Input data.
━━━━━━━━
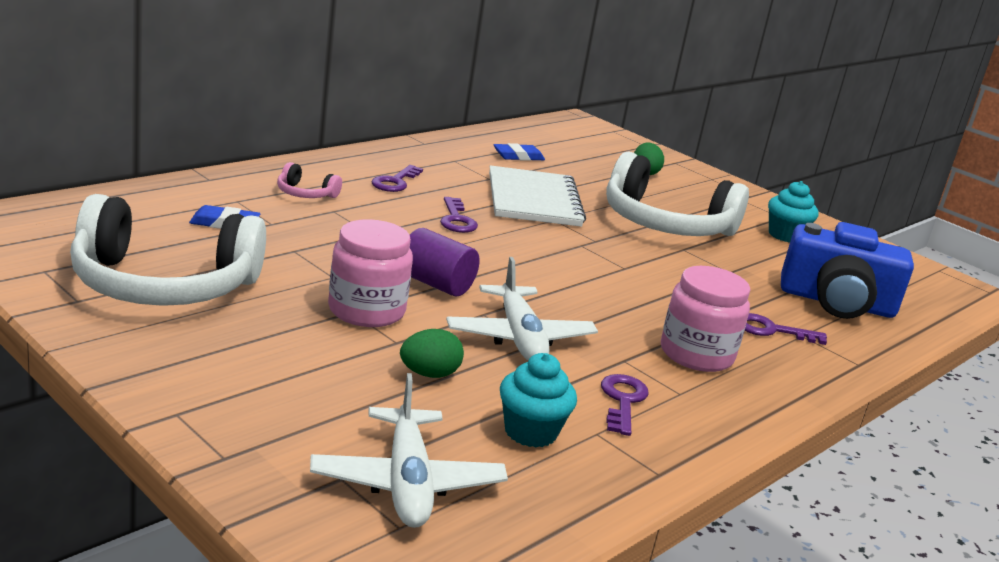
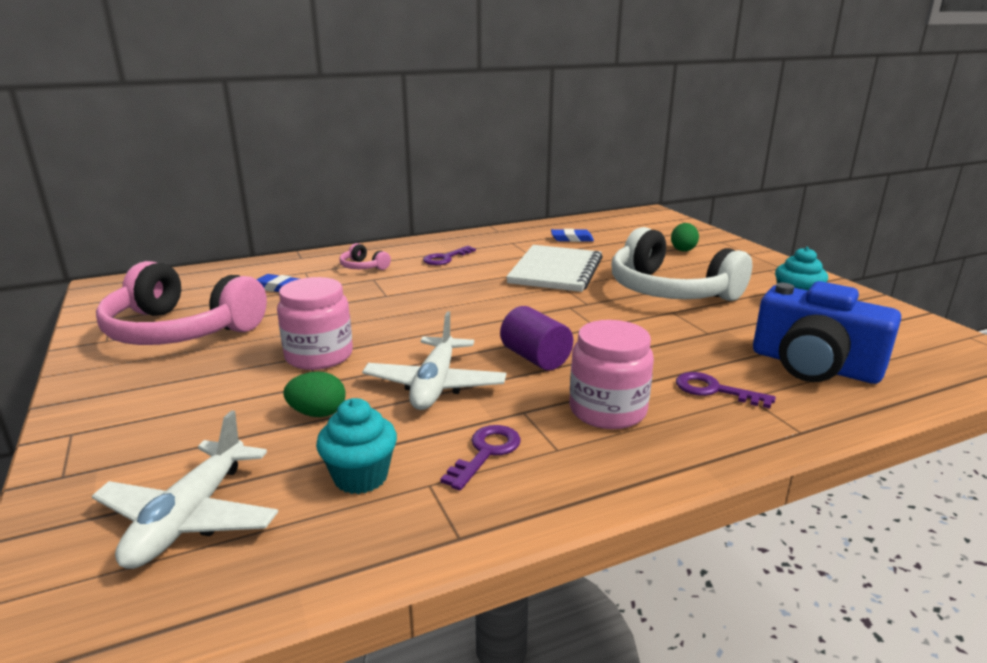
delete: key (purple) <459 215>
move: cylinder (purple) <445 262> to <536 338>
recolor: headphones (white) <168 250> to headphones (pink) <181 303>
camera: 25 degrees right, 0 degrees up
━━━━━━━━
What the exercise asks. Could you write out the whole listing exactly, dropping the pictures?

Output below.
delete: key (purple) <459 215>
move: cylinder (purple) <445 262> to <536 338>
recolor: headphones (white) <168 250> to headphones (pink) <181 303>
camera: 25 degrees right, 0 degrees up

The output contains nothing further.